[[ Source data open ]]

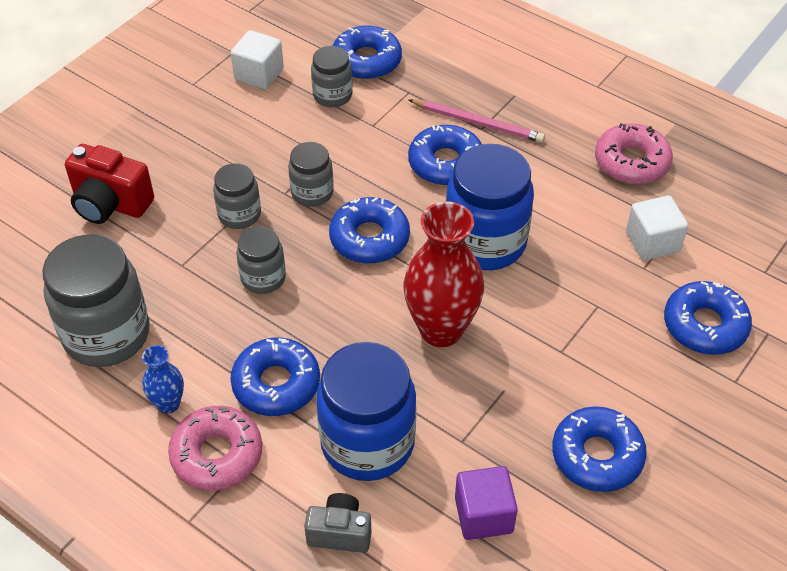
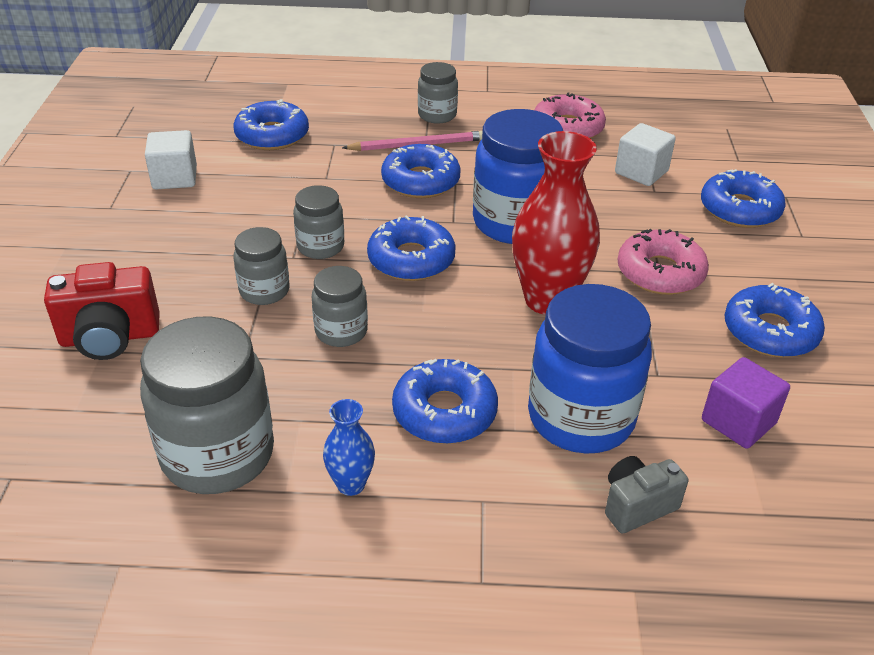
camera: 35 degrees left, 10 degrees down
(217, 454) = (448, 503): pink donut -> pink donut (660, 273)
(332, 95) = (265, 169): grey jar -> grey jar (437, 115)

[[ Source data closed ]]
[[ Source data open ]]

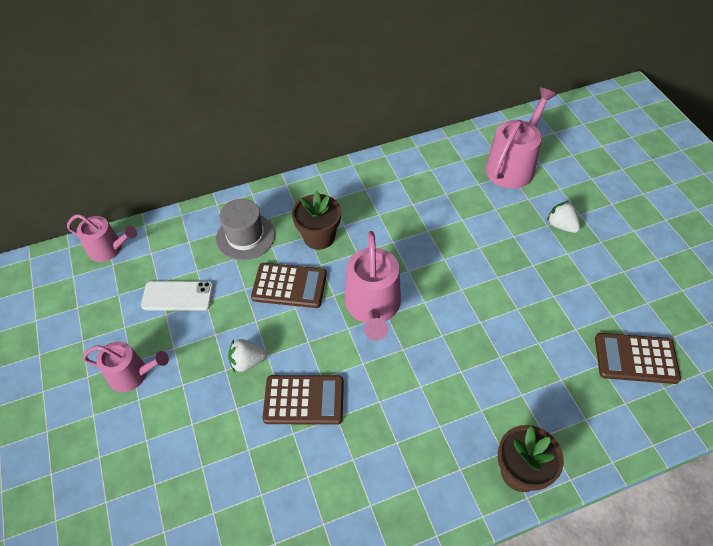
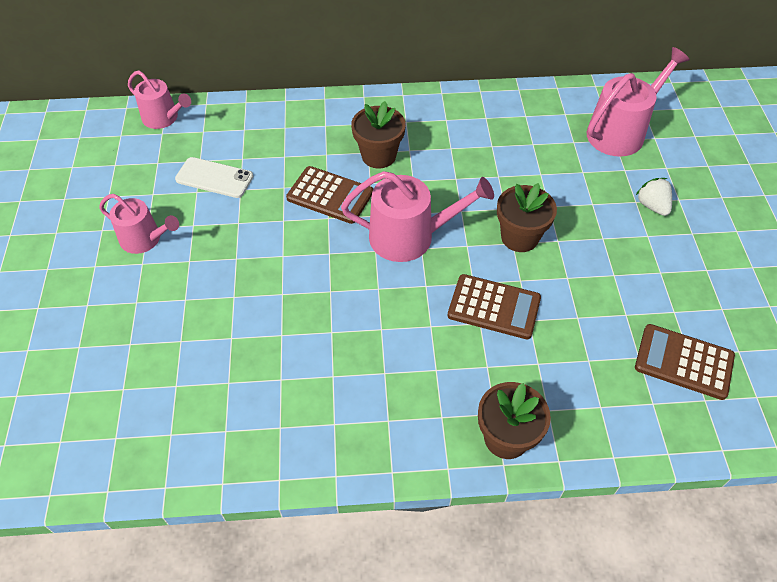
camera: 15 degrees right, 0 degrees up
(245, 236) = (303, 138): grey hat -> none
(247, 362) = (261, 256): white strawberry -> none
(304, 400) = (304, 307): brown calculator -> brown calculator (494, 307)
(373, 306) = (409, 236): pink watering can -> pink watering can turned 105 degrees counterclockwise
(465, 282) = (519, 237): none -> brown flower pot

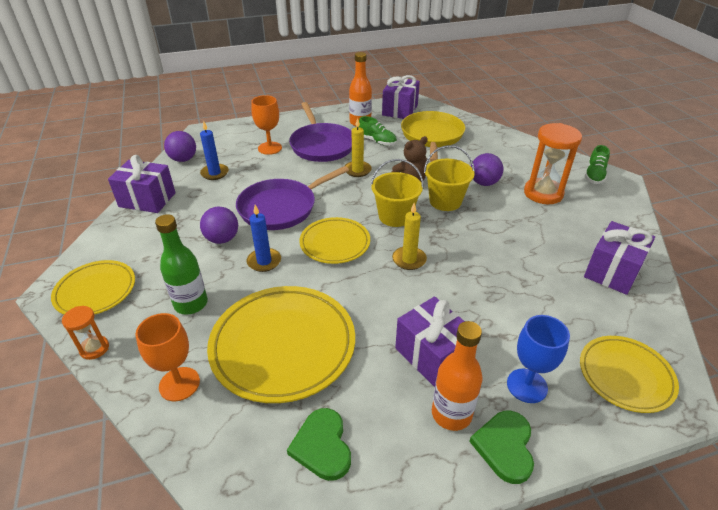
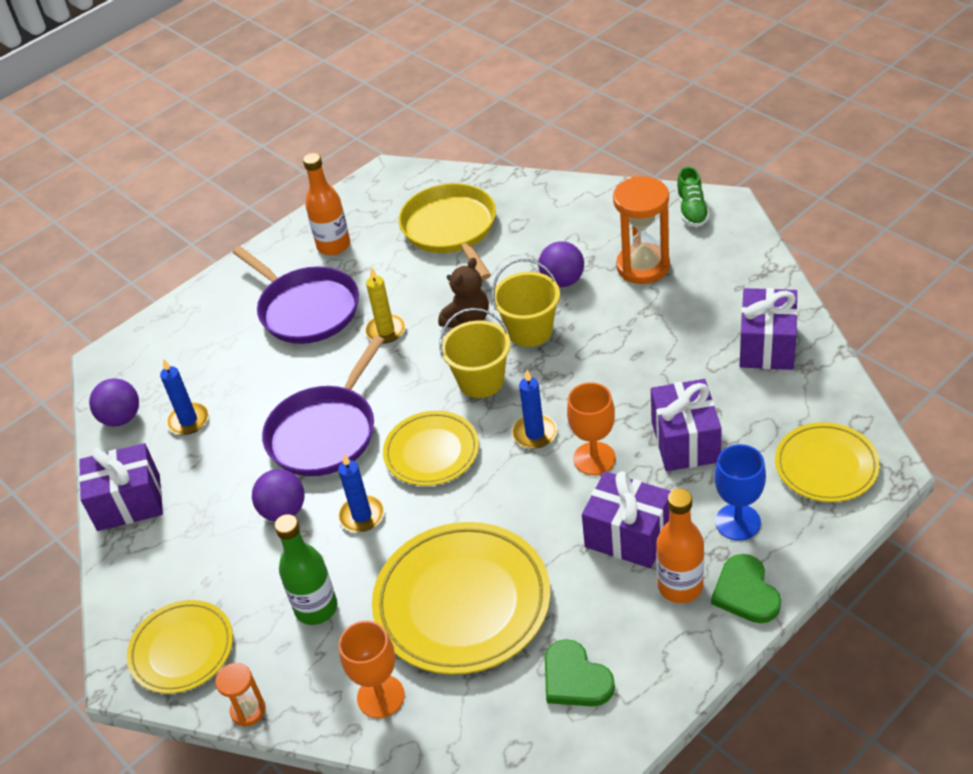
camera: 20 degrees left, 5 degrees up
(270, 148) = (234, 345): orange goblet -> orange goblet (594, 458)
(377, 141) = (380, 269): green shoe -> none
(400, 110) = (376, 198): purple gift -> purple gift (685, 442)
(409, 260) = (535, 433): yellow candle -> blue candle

[[ Source data closed ]]
[[ Source data open ]]

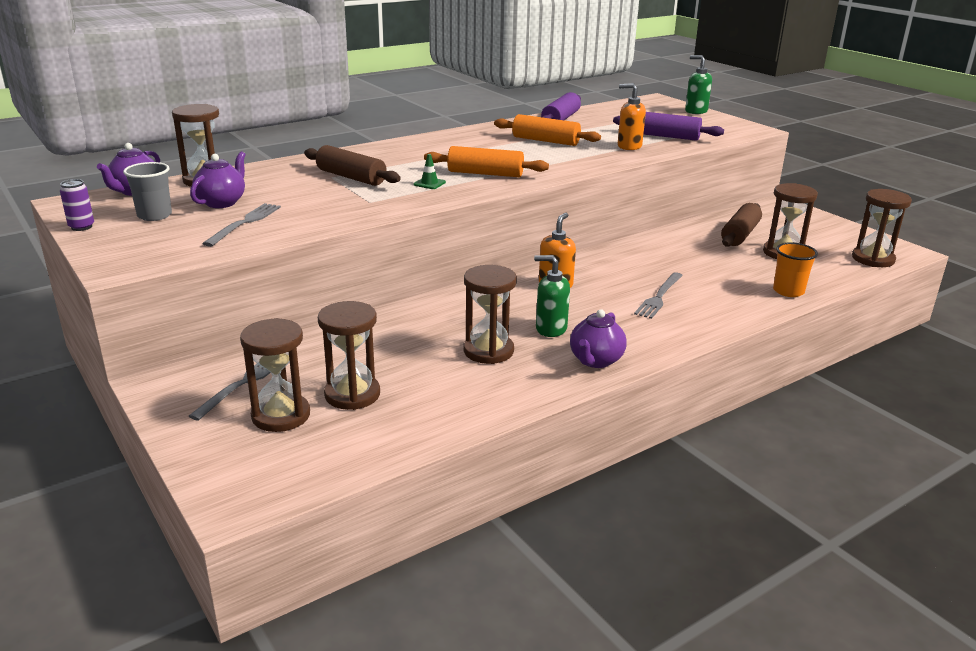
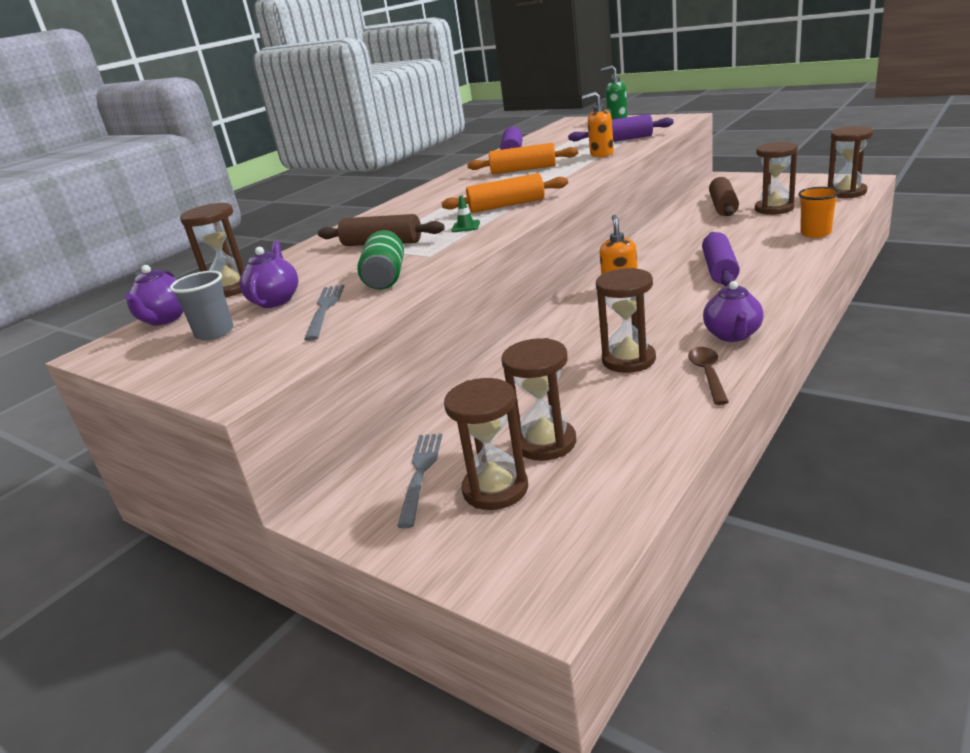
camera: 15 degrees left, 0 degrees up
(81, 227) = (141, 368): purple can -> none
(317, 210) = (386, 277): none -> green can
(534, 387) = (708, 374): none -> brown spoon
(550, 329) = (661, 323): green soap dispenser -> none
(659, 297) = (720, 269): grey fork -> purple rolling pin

[[ Source data closed ]]

# Work item:
Say how many lines of the listing above include the word "purple", giving the number alone.

# Solution:
3